BEGIN
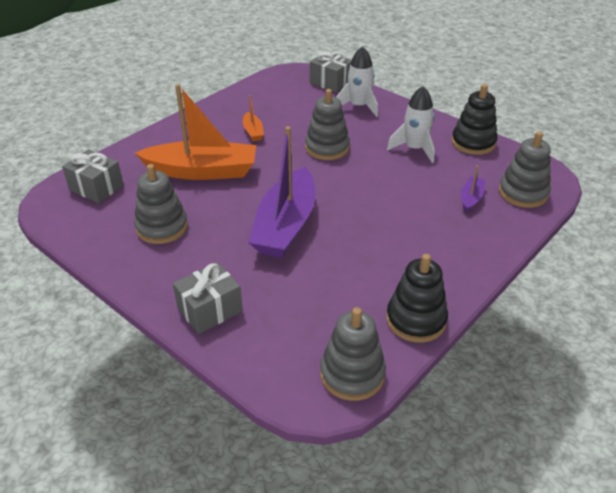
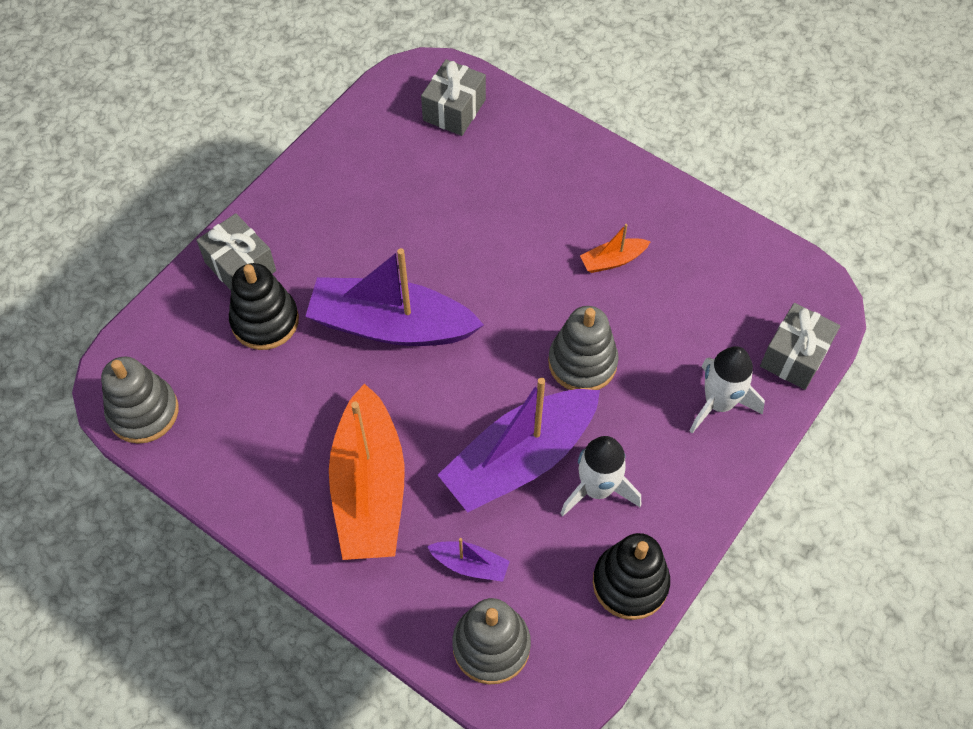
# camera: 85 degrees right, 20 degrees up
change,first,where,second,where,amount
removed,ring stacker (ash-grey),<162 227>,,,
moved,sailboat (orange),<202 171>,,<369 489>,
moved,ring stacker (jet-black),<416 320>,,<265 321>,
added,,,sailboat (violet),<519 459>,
END
BEGIN
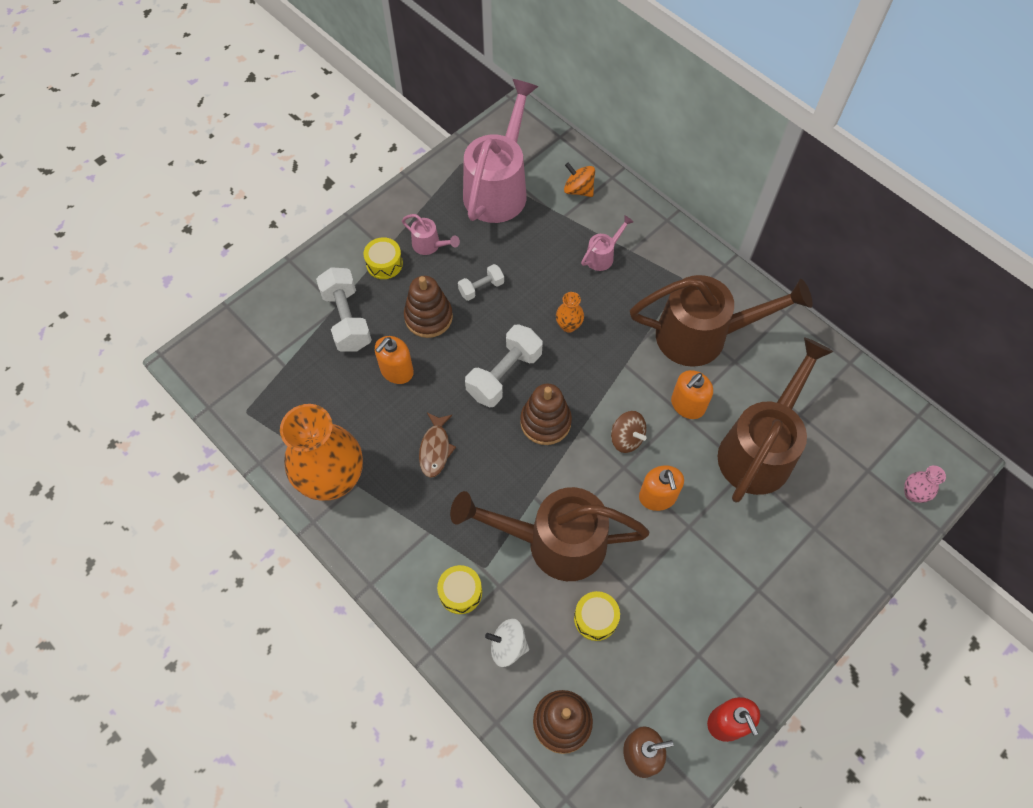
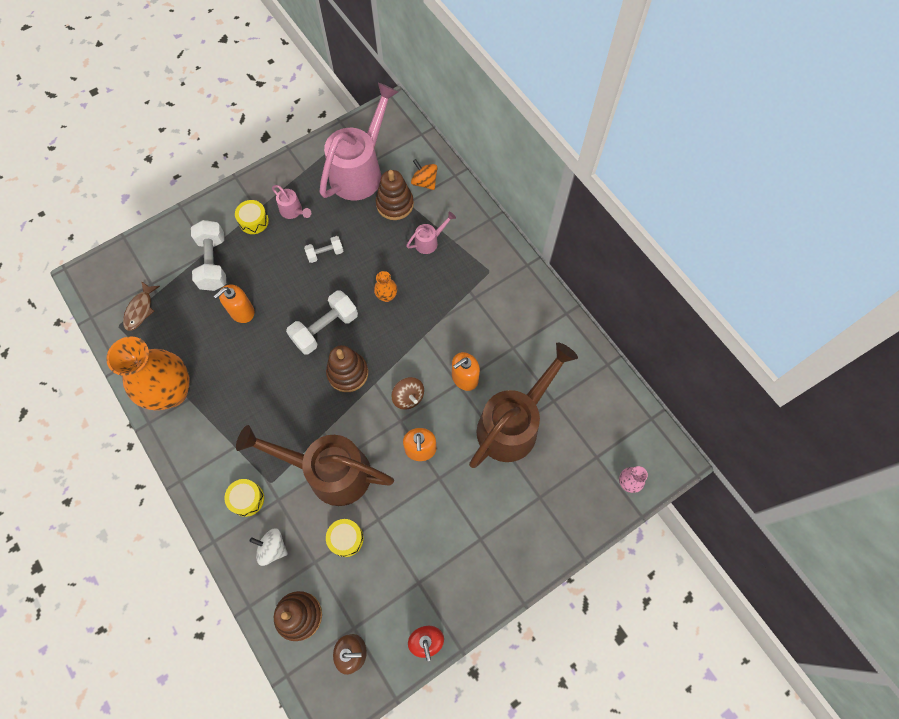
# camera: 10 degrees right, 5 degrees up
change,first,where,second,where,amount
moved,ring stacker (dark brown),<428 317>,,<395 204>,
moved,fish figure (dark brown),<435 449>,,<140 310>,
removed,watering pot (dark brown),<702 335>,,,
END
• **Task to carry out**
Where the string "stacker" occurs in the data, return the whole line.

• **Solution below**
removed,ring stacker (ash-grey),<162 227>,,,
moved,ring stacker (jet-black),<416 320>,,<265 321>,
moved,ring stacker (dark brown),<428 317>,,<395 204>,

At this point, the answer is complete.